● TASK DESCRIPTION
Output every entry below exactly, without its pictures.

● DATA TO USE
● ● ● ● ●

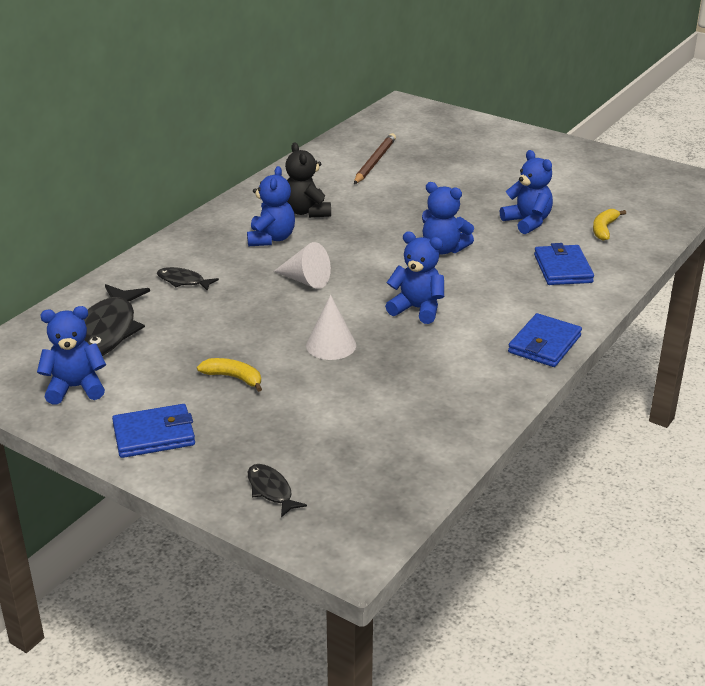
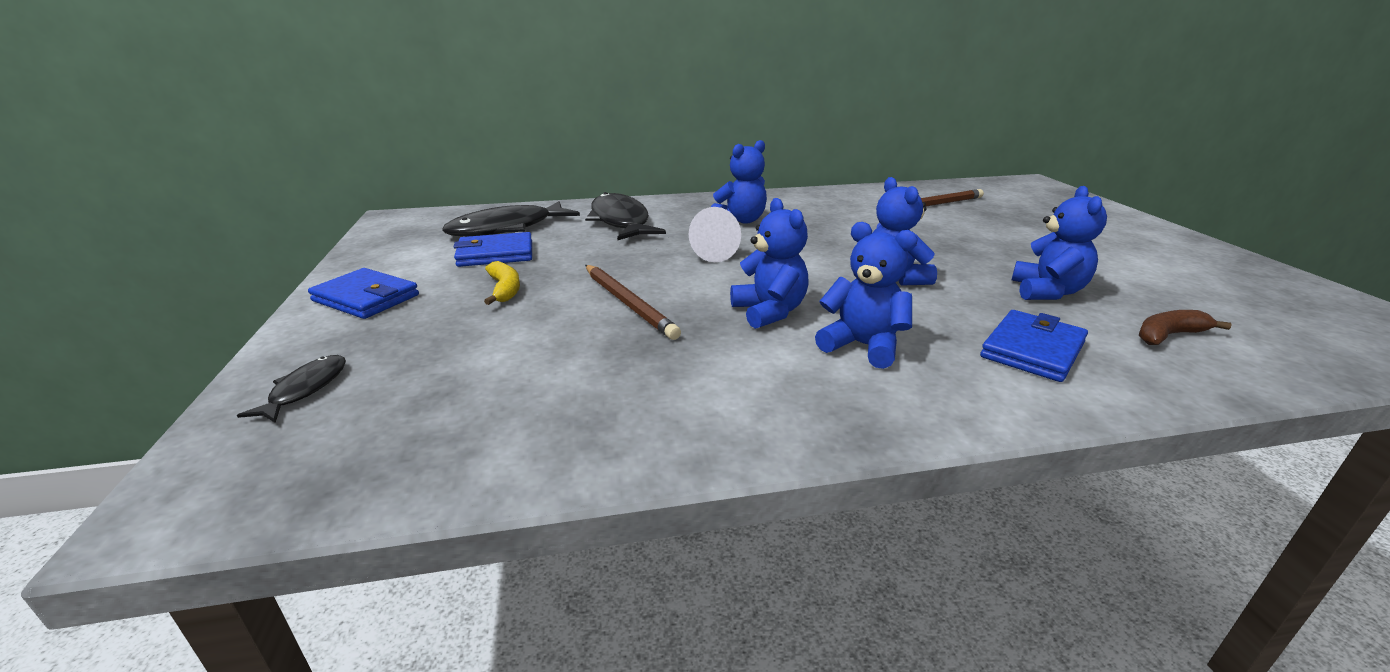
camera: 45 degrees right, 5 degrees down
(75, 388) = (410, 249): blue teddy bear -> blue teddy bear (862, 346)
(183, 281) = (620, 221): black fish -> black fish, size x2.00
(307, 212) = (806, 215): black teddy bear -> none
(331, 345) = (628, 303): white cone -> brown pencil
(544, 344) = (866, 417): blue wallet -> blue wallet (495, 254)
(604, 229) = (1168, 335): yellow banana -> brown banana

● ● ● ● ●

● RESPONSE TO THE TASK
camera: 45 degrees right, 5 degrees down
(75, 388) = (410, 249): blue teddy bear -> blue teddy bear (862, 346)
(183, 281) = (620, 221): black fish -> black fish, size x2.00
(307, 212) = (806, 215): black teddy bear -> none
(331, 345) = (628, 303): white cone -> brown pencil
(544, 344) = (866, 417): blue wallet -> blue wallet (495, 254)
(604, 229) = (1168, 335): yellow banana -> brown banana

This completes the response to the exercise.